Work order
Repeat the data in full and exactly. Leave the pictures out.

[Before and after images]
BEGIN
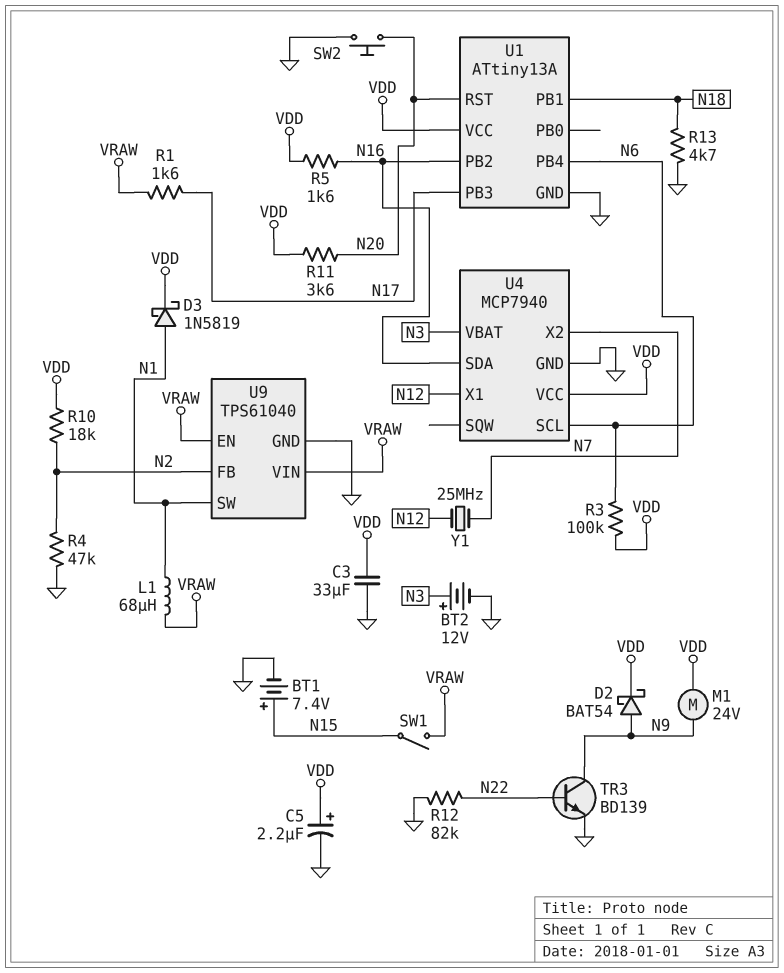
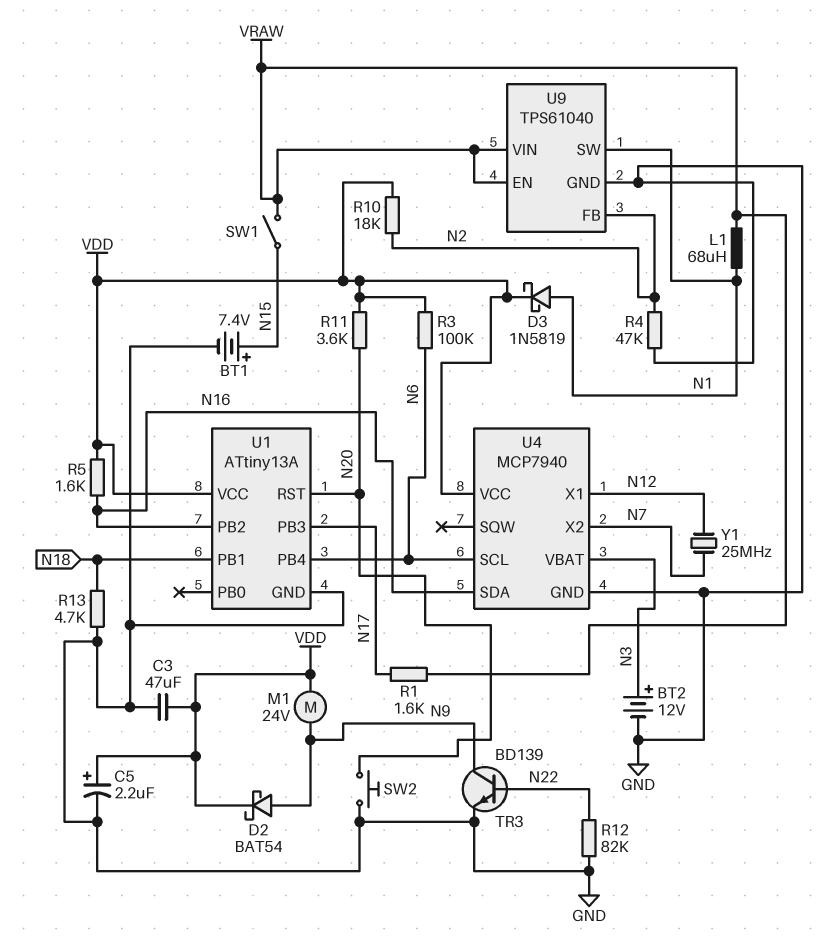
C3: 33uF (GND, VDD) -> 47uF (GND, VDD)

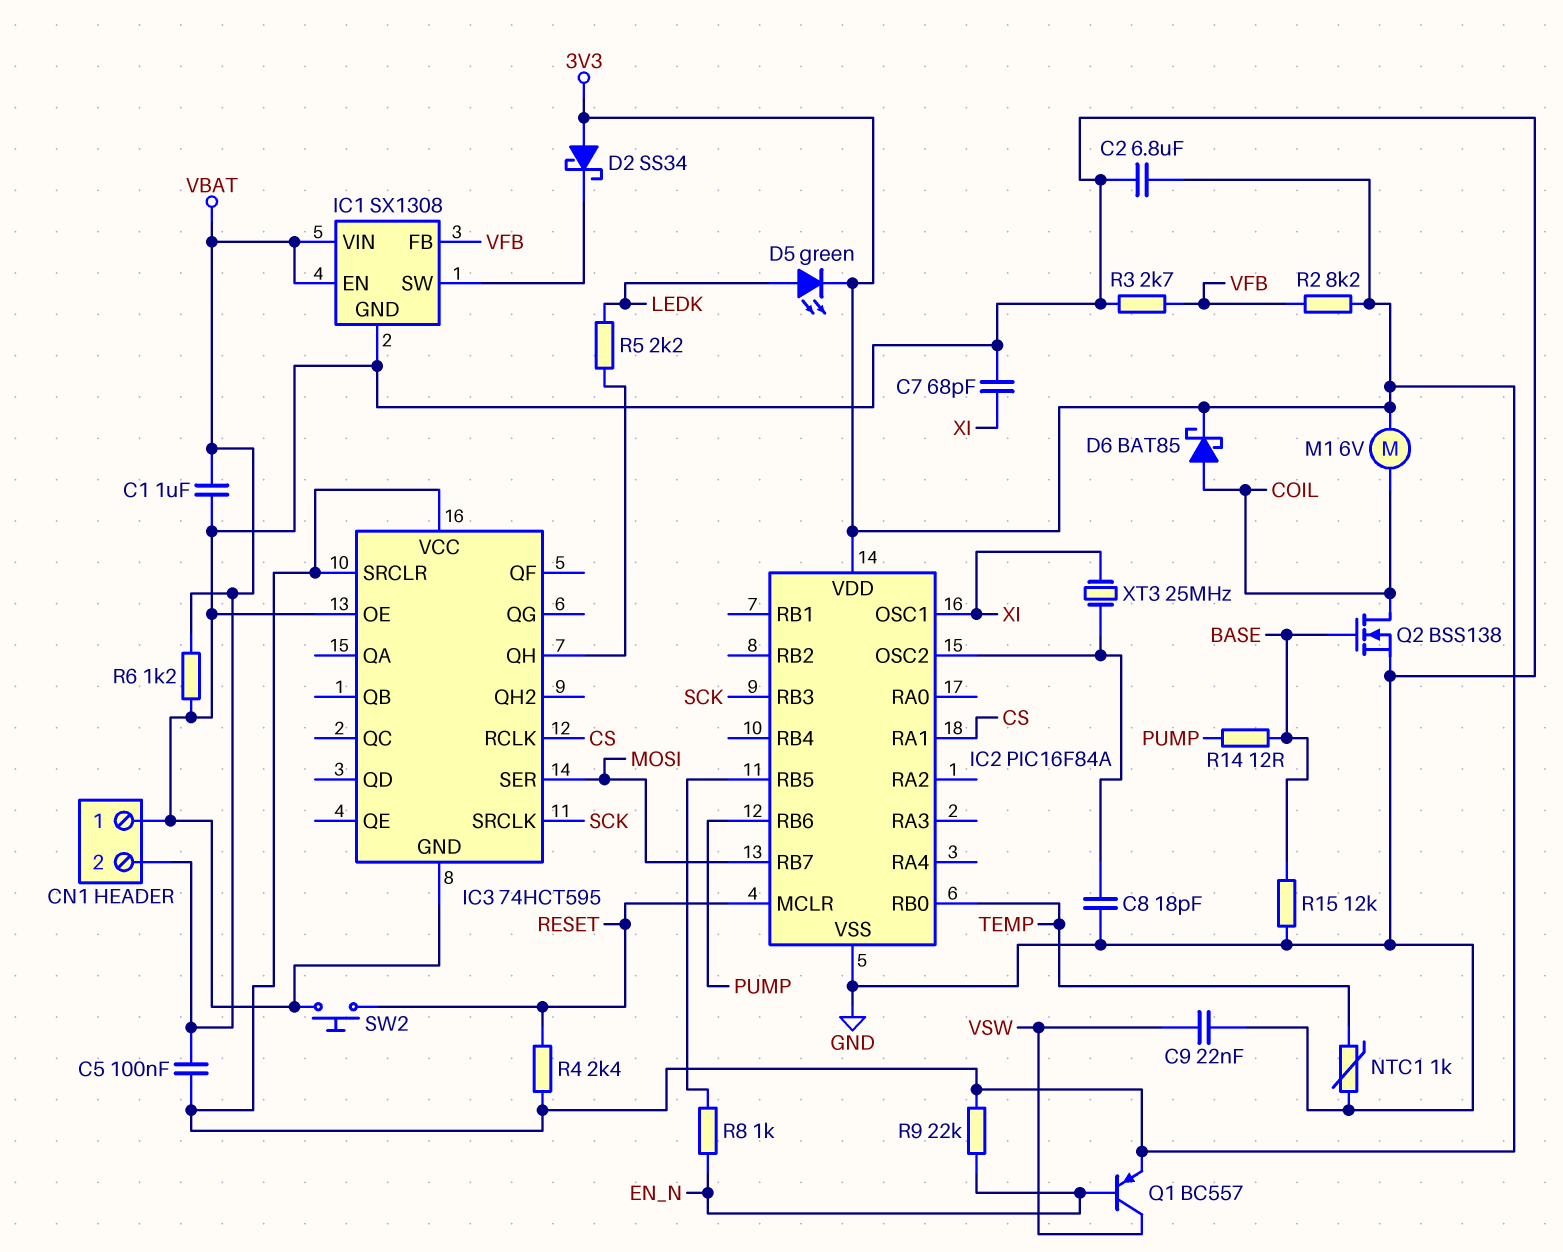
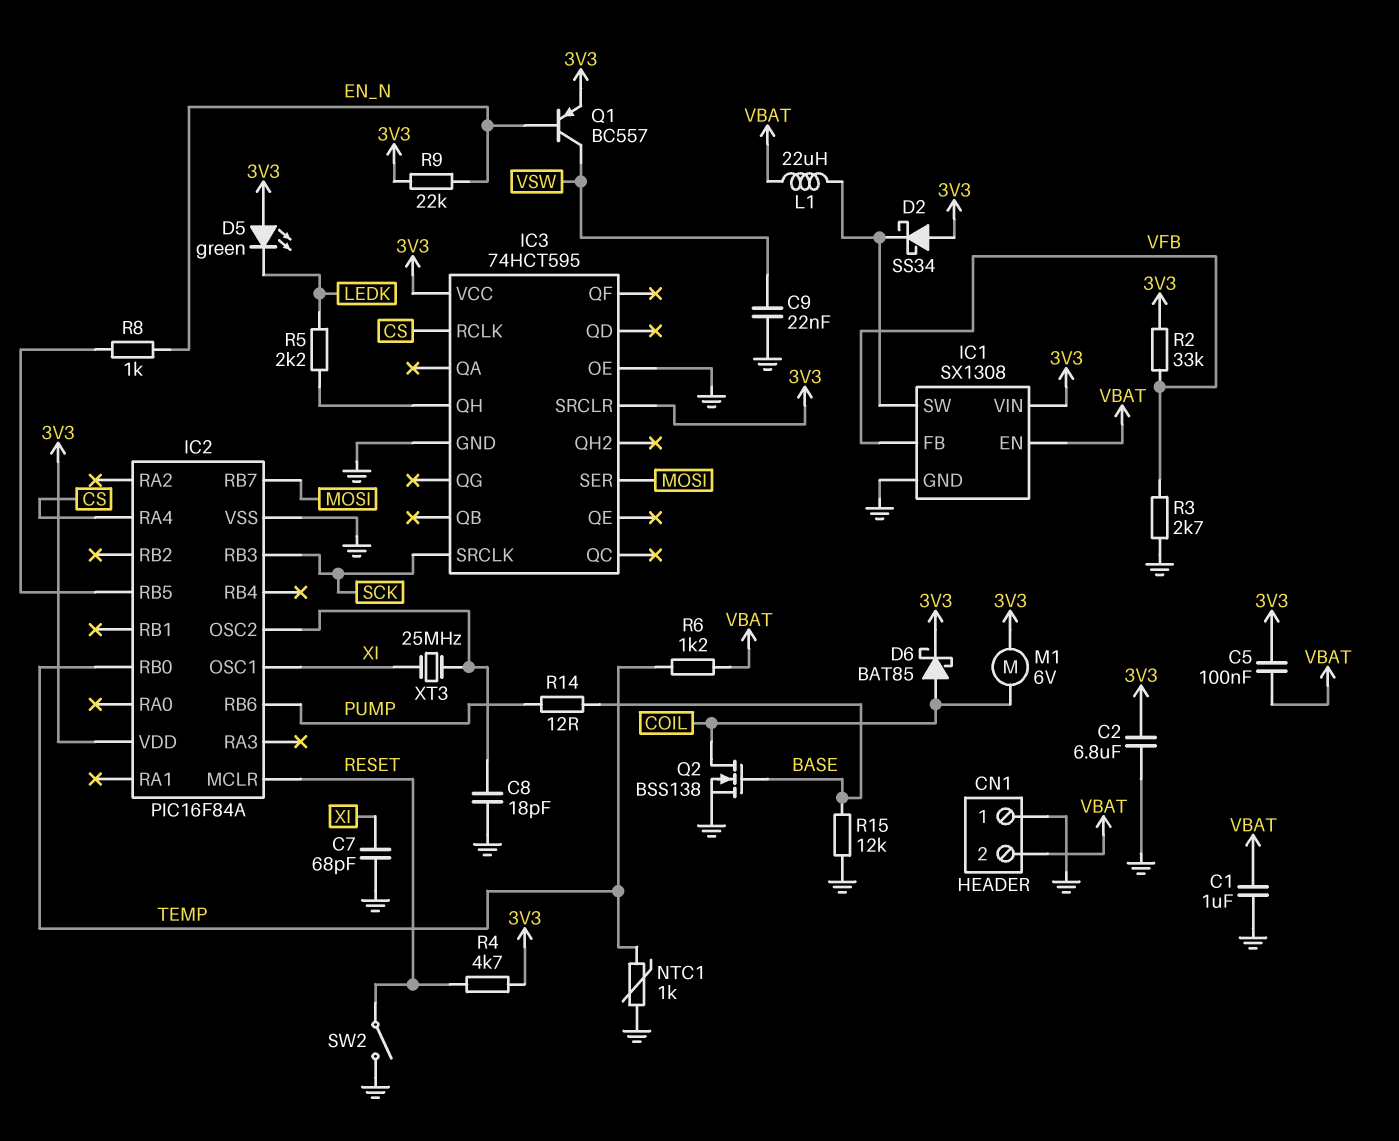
D5: LED green (A LEDK, K 3V3) -> LED green (A 3V3, K LEDK)
IC1 pin VIN: VBAT -> 3V3
IC2 pin RA1: CS -> none
IC2 pin RA4: none -> CS
L1: none -> 22uH (IC1/SW, VBAT)
R2: 8.2k (3V3, VFB) -> 33k (3V3, VFB)
R4: 2.4k (3V3, RESET) -> 4.7k (3V3, RESET)
R6: 1.2k (GND, VBAT) -> 1.2k (TEMP, VBAT)
SW2: button (GND, RESET) -> switch (GND, RESET)

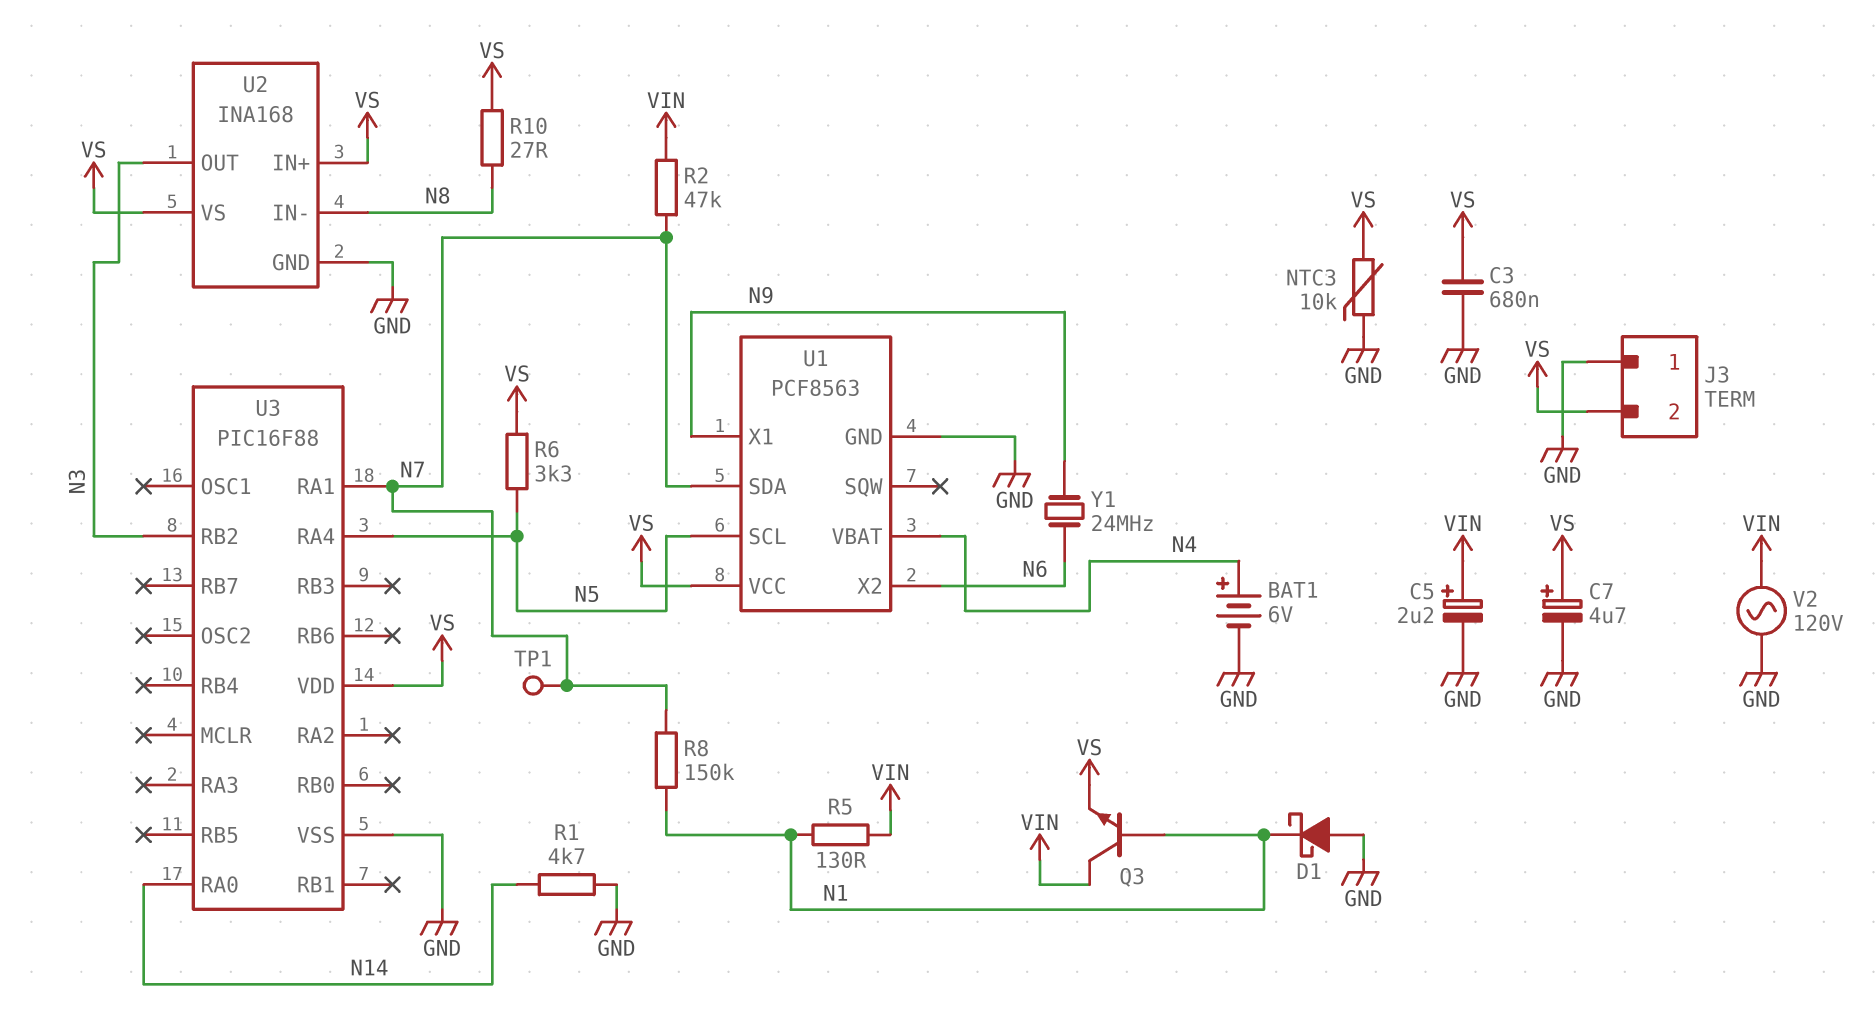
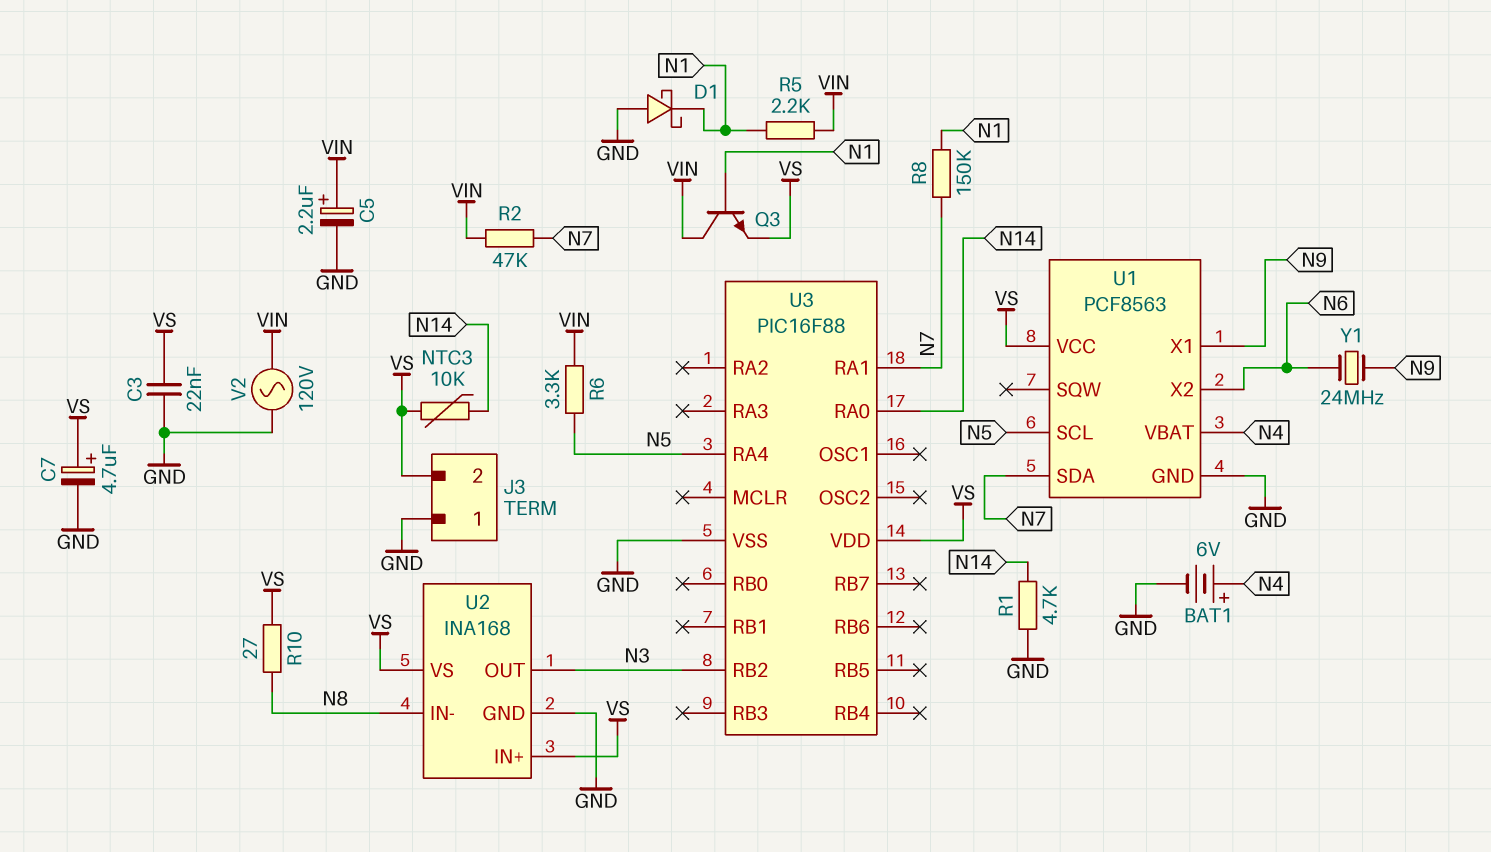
C3: 680nF (GND, VS) -> 22nF (GND, VS)
NTC3: 10k (GND, VS) -> 10k (N14, VS)
R5: 130 (N1, VIN) -> 2.2k (N1, VIN)
R6: 3.3k (N5, VS) -> 3.3k (N5, VIN)
TP1: test point (N7) -> none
END
Exercise answer
C3: 33uF (GND, VDD) -> 47uF (GND, VDD)

D5: LED green (A LEDK, K 3V3) -> LED green (A 3V3, K LEDK)
IC1 pin VIN: VBAT -> 3V3
IC2 pin RA1: CS -> none
IC2 pin RA4: none -> CS
L1: none -> 22uH (IC1/SW, VBAT)
R2: 8.2k (3V3, VFB) -> 33k (3V3, VFB)
R4: 2.4k (3V3, RESET) -> 4.7k (3V3, RESET)
R6: 1.2k (GND, VBAT) -> 1.2k (TEMP, VBAT)
SW2: button (GND, RESET) -> switch (GND, RESET)

C3: 680nF (GND, VS) -> 22nF (GND, VS)
NTC3: 10k (GND, VS) -> 10k (N14, VS)
R5: 130 (N1, VIN) -> 2.2k (N1, VIN)
R6: 3.3k (N5, VS) -> 3.3k (N5, VIN)
TP1: test point (N7) -> none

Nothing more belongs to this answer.